Work instructions -
When a picture appears among the records, leave it out, and copy all else exactly.

Source material -
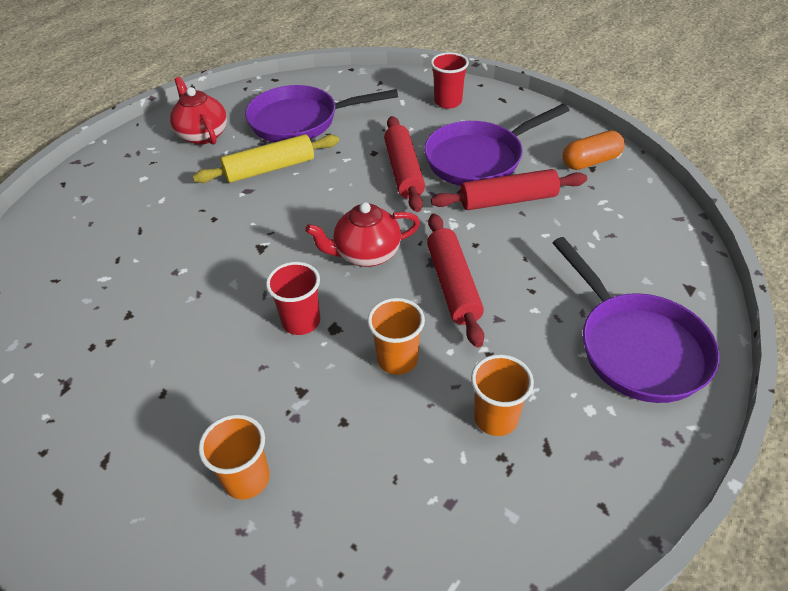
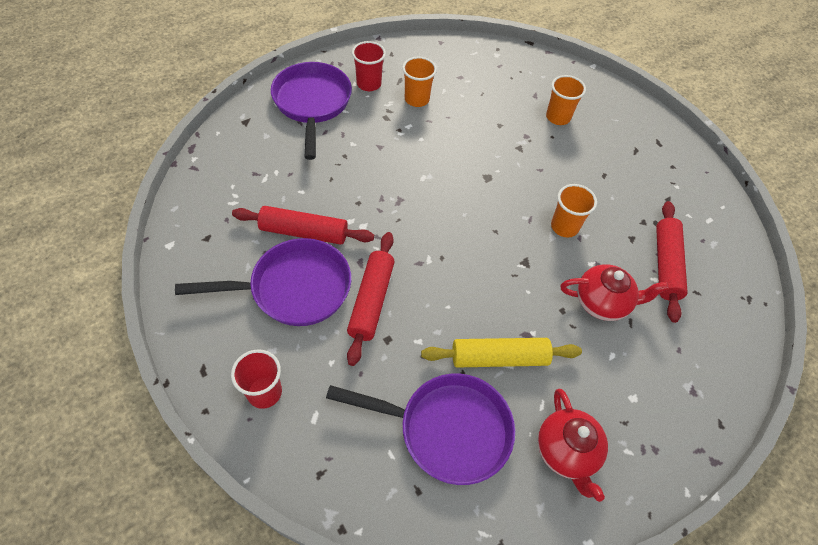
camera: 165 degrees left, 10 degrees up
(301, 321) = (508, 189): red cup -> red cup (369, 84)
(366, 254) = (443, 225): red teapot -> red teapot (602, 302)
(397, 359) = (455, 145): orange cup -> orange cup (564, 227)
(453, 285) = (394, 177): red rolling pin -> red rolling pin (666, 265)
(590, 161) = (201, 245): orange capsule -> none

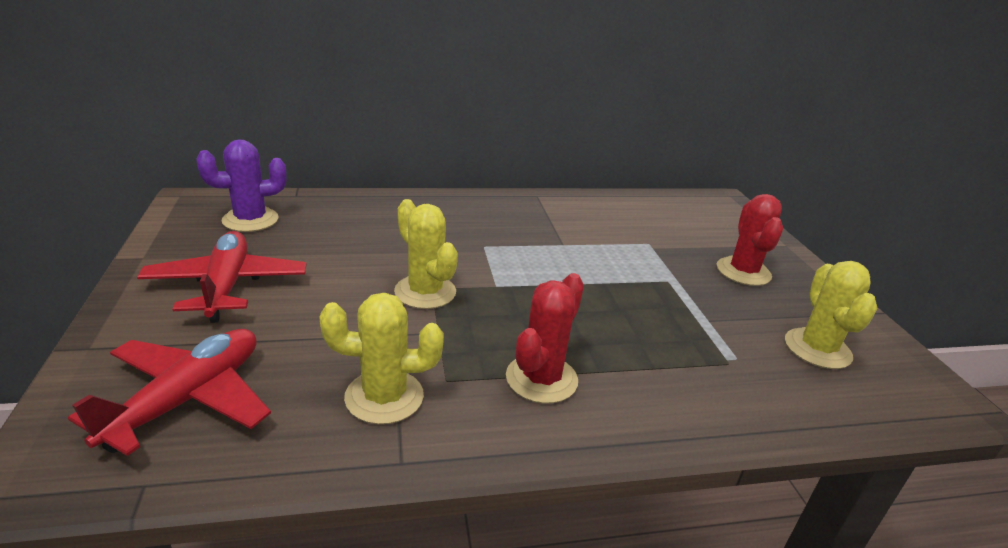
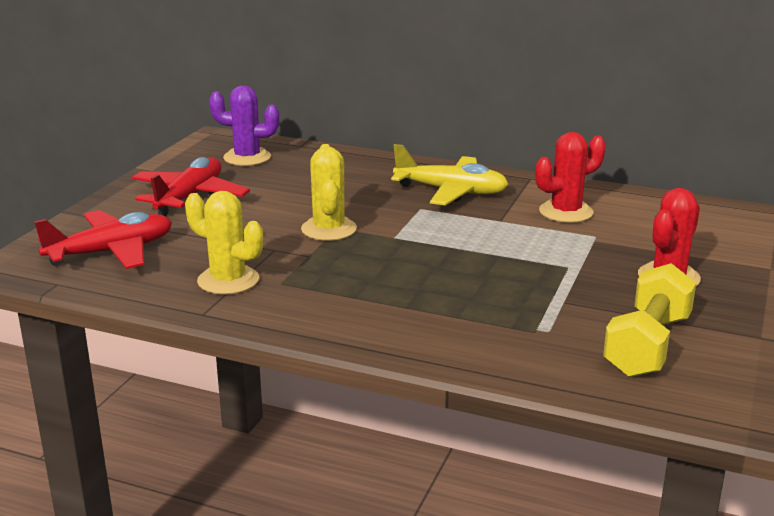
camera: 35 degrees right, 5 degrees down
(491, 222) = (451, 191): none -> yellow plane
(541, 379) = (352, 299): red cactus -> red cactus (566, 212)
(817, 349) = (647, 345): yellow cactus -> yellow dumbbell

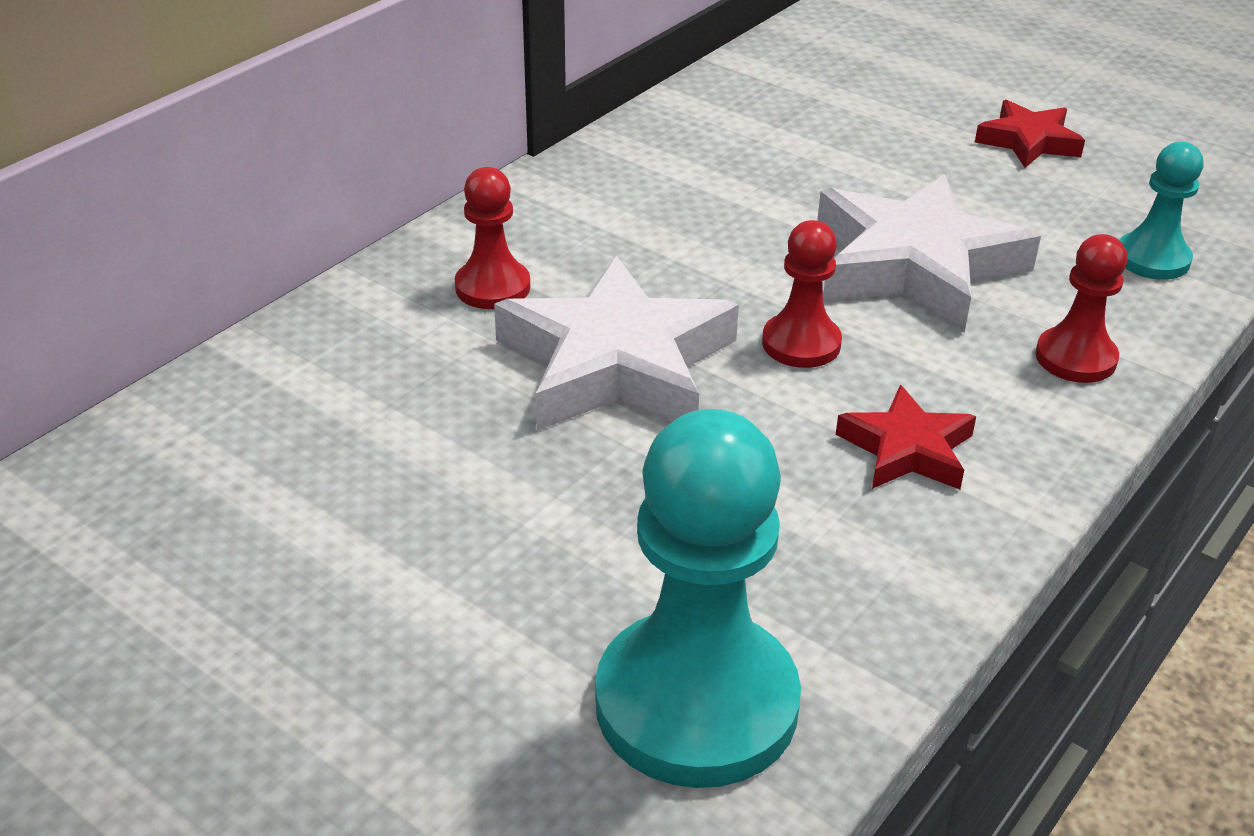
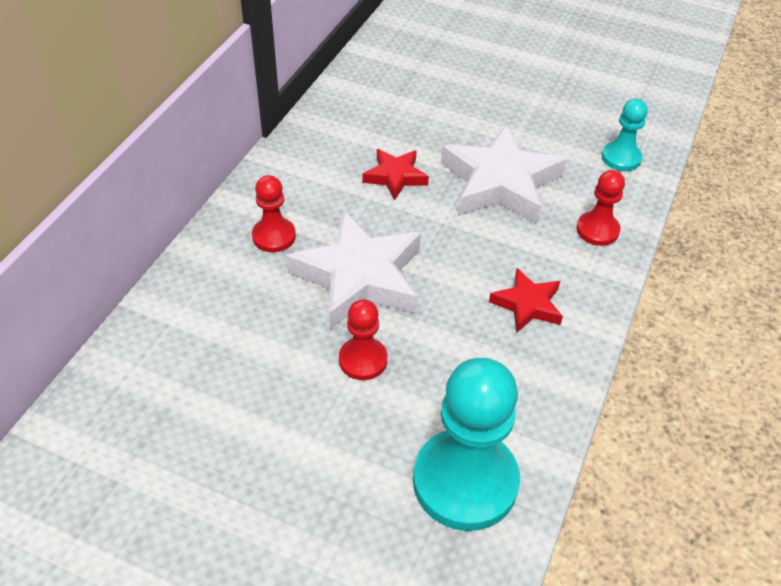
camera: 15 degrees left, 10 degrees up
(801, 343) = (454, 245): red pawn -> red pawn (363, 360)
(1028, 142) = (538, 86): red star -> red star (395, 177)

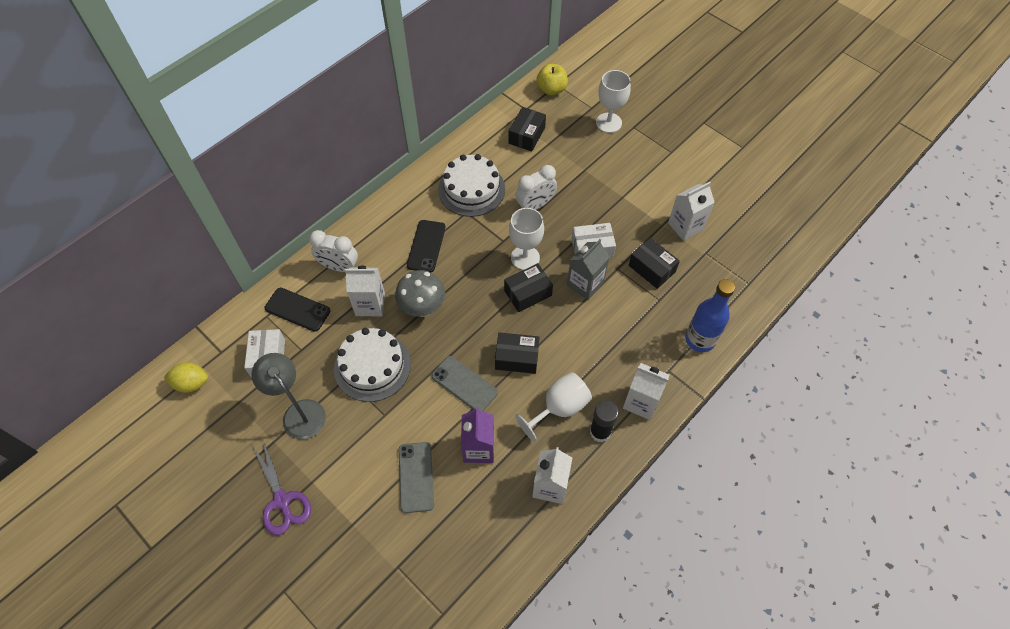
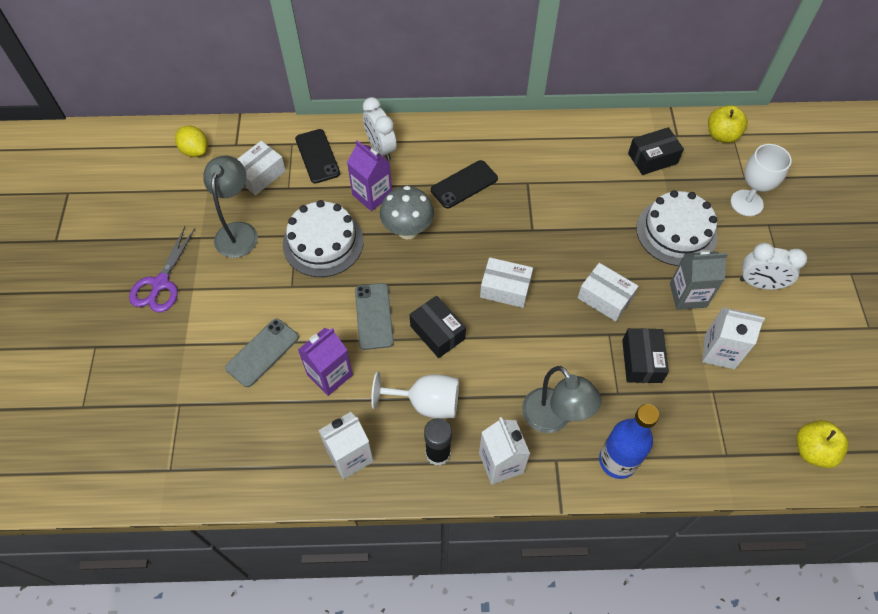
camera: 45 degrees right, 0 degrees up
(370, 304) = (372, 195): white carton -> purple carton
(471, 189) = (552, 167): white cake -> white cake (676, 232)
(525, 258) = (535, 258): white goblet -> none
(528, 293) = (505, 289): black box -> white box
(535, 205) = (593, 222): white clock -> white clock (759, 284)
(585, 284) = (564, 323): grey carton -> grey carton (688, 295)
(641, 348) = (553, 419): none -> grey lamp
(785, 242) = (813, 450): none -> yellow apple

Result of the exercise -
camera: 165 degrees left, 10 degrees up
(301, 321) = (508, 189): red cup -> red cup (369, 84)
(366, 254) = (443, 225): red teapot -> red teapot (602, 302)
(397, 359) = (455, 145): orange cup -> orange cup (564, 227)
(453, 285) = (394, 177): red rolling pin -> red rolling pin (666, 265)
(590, 161) = (201, 245): orange capsule -> none

camera: 35 degrees right, 5 degrees down
(491, 222) = (451, 191): none -> yellow plane
(541, 379) = (352, 299): red cactus -> red cactus (566, 212)
(817, 349) = (647, 345): yellow cactus -> yellow dumbbell

camera: 15 degrees left, 10 degrees up
(801, 343) = (454, 245): red pawn -> red pawn (363, 360)
(1028, 142) = (538, 86): red star -> red star (395, 177)

camera: 45 degrees right, 0 degrees up
(370, 304) = (372, 195): white carton -> purple carton
(471, 189) = (552, 167): white cake -> white cake (676, 232)
(525, 258) = (535, 258): white goblet -> none
(528, 293) = (505, 289): black box -> white box
(535, 205) = (593, 222): white clock -> white clock (759, 284)
(585, 284) = (564, 323): grey carton -> grey carton (688, 295)
(641, 348) = (553, 419): none -> grey lamp
(785, 242) = (813, 450): none -> yellow apple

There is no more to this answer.